Activity:
Every line holding the string "royal" should be copied out of the listing.

Data to use:
.....

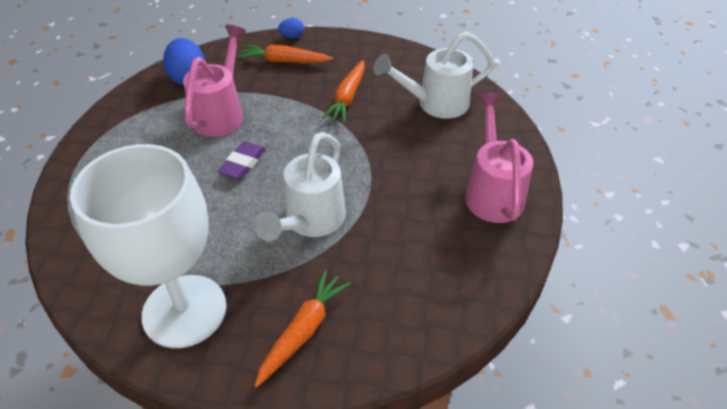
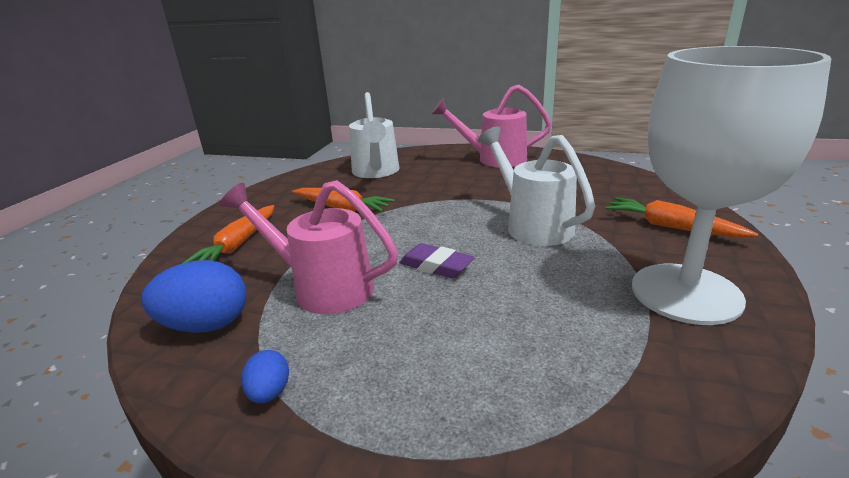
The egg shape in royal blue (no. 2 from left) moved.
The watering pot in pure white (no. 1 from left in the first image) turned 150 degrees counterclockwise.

.....

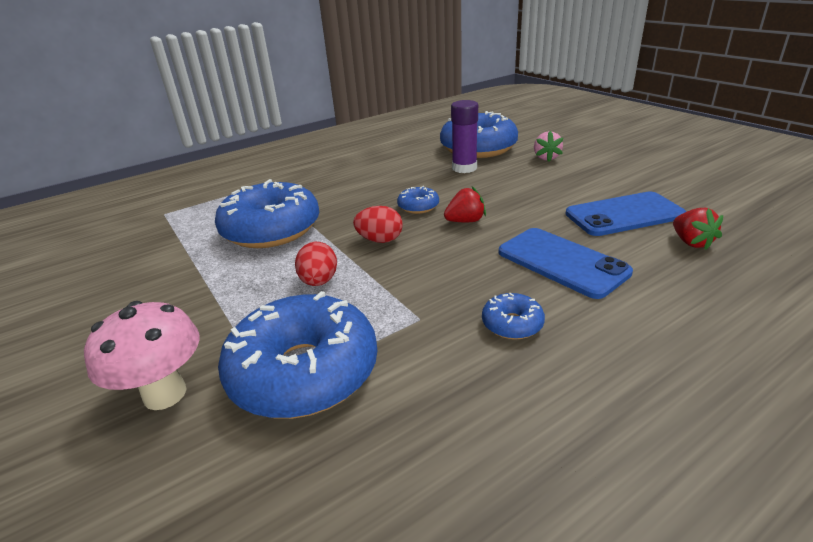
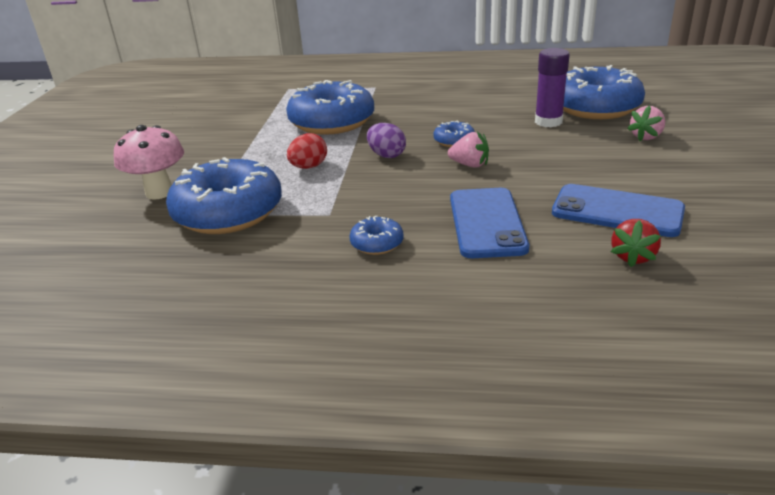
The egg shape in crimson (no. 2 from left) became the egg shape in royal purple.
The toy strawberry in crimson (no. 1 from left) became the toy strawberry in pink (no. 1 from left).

.....

Exercise answer:
The egg shape in royal blue (no. 2 from left) moved.
The egg shape in crimson (no. 2 from left) became the egg shape in royal purple.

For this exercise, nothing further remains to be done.